§ Task details
State, as a number alone, how many lines of the data contain the string "none".

Edit difference data:
┌──
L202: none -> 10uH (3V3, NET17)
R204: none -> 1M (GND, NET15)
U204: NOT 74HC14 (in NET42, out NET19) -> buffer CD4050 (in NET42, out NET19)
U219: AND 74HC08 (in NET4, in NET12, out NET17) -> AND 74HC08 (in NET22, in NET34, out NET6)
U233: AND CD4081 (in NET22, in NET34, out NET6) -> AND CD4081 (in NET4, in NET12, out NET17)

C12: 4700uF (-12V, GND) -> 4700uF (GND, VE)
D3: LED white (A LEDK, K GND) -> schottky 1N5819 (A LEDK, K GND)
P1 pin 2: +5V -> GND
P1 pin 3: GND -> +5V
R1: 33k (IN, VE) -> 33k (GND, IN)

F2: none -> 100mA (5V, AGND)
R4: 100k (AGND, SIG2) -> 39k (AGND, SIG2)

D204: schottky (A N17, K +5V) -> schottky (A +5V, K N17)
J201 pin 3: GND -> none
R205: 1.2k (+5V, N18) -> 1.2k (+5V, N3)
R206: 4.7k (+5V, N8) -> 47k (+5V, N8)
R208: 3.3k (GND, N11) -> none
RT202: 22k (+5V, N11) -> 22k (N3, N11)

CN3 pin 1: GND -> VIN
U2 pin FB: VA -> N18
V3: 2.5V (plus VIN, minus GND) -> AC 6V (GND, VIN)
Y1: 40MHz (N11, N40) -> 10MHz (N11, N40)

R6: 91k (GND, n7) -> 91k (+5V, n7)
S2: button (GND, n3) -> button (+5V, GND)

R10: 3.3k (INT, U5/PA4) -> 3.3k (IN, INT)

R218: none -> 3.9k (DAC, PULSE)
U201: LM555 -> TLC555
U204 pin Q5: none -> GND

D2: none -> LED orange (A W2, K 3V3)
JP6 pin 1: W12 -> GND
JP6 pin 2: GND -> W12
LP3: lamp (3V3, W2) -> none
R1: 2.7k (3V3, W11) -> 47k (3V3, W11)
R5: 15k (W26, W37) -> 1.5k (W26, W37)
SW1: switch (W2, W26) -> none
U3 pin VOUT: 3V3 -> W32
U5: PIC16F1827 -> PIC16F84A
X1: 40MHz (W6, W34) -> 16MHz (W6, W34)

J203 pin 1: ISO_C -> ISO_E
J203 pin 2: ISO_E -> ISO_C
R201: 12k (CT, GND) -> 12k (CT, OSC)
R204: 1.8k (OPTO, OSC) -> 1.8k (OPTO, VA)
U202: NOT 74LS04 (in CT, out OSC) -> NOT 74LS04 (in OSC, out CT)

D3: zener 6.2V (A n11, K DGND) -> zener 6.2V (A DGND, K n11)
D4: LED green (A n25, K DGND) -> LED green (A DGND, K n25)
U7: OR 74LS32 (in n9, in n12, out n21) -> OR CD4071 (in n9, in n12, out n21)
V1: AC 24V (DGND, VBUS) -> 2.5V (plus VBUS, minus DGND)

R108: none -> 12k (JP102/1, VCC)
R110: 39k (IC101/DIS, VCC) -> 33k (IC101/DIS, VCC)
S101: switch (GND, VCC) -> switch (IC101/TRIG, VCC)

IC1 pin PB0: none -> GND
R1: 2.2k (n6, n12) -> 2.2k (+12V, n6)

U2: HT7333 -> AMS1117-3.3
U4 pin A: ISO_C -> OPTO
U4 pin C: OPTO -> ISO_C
└──
§ Reply to the exercise
12